### EXERCISE BRIEF
Copy out every line in the entries below that includes "none".

### ENTRIES PROVIDED
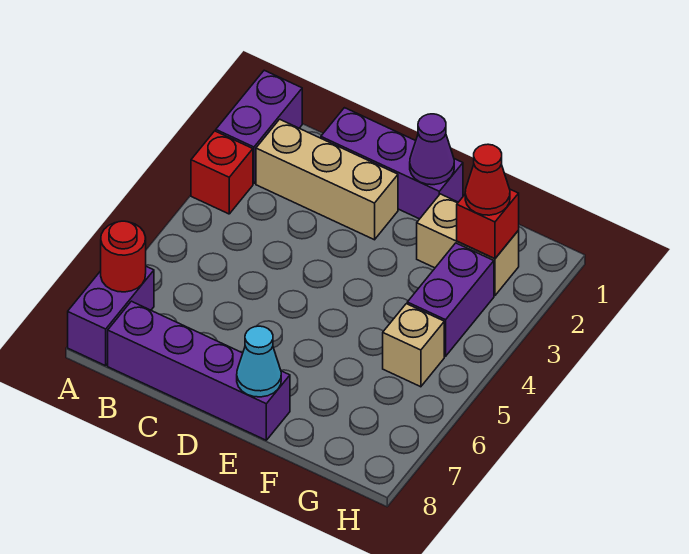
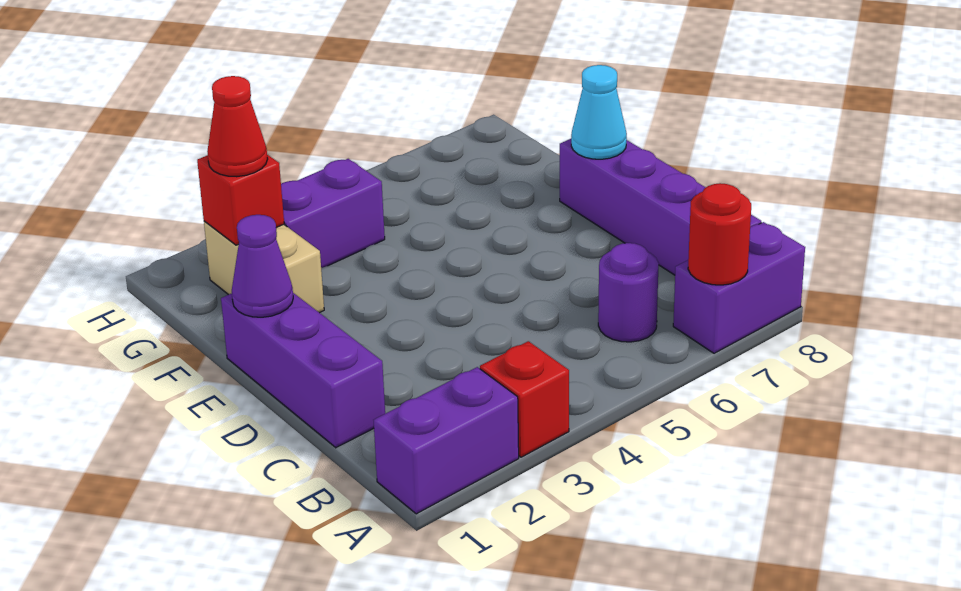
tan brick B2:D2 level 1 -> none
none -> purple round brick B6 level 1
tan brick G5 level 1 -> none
==
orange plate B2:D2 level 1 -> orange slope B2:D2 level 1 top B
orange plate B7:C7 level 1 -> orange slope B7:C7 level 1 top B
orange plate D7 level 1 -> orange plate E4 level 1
==
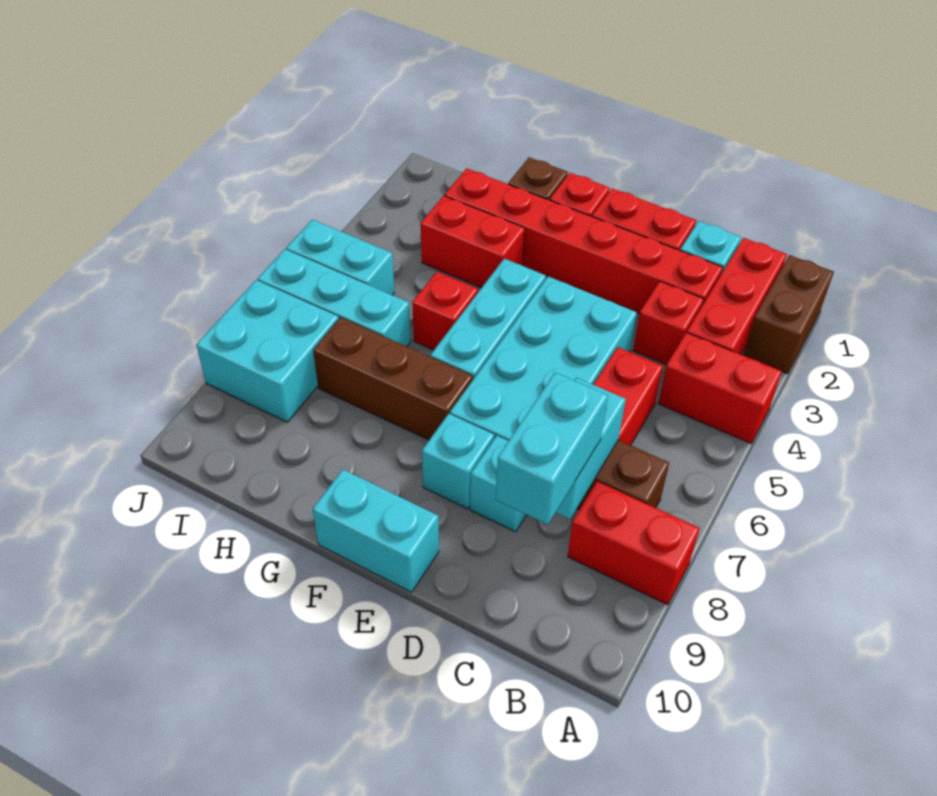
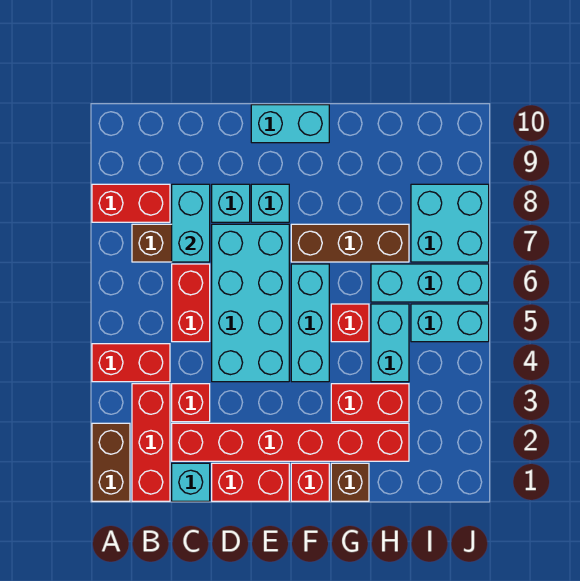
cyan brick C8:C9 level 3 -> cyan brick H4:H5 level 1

### TASK ANSWER
tan brick B2:D2 level 1 -> none
none -> purple round brick B6 level 1
tan brick G5 level 1 -> none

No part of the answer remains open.